• TRY IT:
Starting from the line that contains "(505, 300) = (432, 301): red", give back every line through the end of the listing exactly as written and no other line.
============
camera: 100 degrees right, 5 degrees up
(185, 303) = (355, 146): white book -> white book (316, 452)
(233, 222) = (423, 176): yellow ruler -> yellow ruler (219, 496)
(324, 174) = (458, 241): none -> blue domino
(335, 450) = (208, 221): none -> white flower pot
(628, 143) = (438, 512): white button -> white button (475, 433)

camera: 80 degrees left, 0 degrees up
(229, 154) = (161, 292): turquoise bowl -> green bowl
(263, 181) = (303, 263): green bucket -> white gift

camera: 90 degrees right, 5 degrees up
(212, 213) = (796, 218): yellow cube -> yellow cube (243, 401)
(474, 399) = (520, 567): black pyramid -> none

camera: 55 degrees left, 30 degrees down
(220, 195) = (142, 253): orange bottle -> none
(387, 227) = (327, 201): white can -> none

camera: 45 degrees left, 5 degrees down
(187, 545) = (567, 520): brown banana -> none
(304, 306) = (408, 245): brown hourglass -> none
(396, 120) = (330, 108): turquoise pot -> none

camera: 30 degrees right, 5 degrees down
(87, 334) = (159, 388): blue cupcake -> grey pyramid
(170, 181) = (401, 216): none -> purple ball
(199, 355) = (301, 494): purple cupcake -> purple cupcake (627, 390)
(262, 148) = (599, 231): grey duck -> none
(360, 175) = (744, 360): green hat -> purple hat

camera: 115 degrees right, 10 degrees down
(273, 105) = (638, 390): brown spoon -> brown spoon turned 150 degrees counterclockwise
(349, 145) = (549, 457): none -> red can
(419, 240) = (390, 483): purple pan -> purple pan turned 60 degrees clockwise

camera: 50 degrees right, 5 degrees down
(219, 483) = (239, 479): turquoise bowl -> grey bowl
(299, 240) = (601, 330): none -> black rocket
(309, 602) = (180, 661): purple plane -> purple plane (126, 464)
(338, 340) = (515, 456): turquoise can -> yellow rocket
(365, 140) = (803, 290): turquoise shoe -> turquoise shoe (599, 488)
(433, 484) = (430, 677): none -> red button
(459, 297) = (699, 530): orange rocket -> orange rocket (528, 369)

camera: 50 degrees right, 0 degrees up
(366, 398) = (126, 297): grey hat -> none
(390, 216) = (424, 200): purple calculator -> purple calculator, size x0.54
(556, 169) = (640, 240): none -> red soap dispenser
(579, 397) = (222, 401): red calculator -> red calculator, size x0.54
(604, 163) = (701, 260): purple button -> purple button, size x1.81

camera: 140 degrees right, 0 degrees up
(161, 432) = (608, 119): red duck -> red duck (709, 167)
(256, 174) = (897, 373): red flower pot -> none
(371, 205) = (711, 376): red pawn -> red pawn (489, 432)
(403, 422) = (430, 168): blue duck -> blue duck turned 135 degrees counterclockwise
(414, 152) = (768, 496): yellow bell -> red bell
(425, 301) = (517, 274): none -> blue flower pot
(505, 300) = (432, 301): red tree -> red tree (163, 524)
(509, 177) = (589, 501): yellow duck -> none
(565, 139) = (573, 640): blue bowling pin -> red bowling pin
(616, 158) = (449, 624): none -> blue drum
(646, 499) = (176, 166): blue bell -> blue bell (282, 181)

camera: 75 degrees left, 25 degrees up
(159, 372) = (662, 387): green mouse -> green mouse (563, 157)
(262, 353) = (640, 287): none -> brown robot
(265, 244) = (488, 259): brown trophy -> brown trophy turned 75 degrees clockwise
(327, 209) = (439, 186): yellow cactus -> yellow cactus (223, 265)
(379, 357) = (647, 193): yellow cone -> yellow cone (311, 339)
============
• RESPONSE BOX:
(505, 300) = (432, 301): red tree -> red tree (163, 524)
(509, 177) = (589, 501): yellow duck -> none
(565, 139) = (573, 640): blue bowling pin -> red bowling pin
(616, 158) = (449, 624): none -> blue drum
(646, 499) = (176, 166): blue bell -> blue bell (282, 181)

camera: 75 degrees left, 25 degrees up
(159, 372) = (662, 387): green mouse -> green mouse (563, 157)
(262, 353) = (640, 287): none -> brown robot
(265, 244) = (488, 259): brown trophy -> brown trophy turned 75 degrees clockwise
(327, 209) = (439, 186): yellow cactus -> yellow cactus (223, 265)
(379, 357) = (647, 193): yellow cone -> yellow cone (311, 339)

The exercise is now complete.